§ EXERCISE GOAL
Your answer must consist of the records exactly as given, with no pictures included.

Records excerpted from a collection
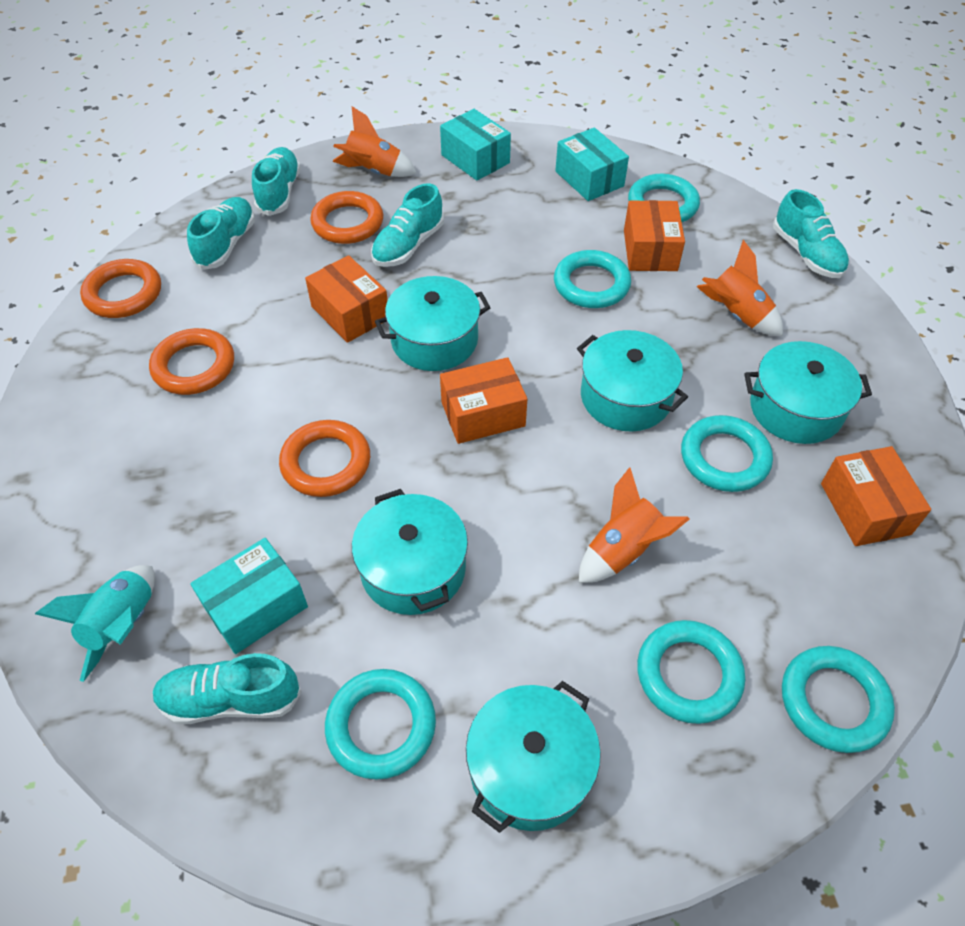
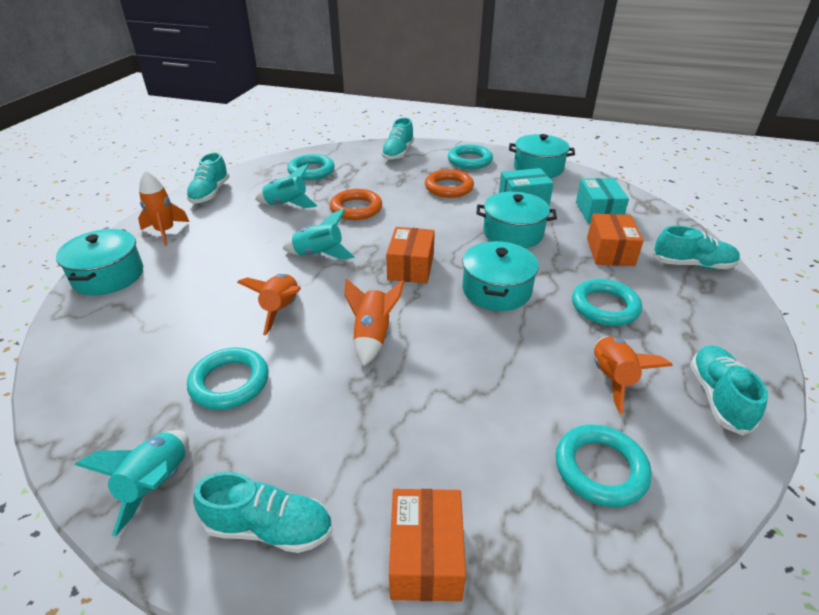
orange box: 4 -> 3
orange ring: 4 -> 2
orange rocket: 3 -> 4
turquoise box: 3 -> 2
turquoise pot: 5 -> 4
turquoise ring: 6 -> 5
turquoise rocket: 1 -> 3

§ ANSWER SPACE
orange box: 4 -> 3
orange ring: 4 -> 2
orange rocket: 3 -> 4
turquoise box: 3 -> 2
turquoise pot: 5 -> 4
turquoise ring: 6 -> 5
turquoise rocket: 1 -> 3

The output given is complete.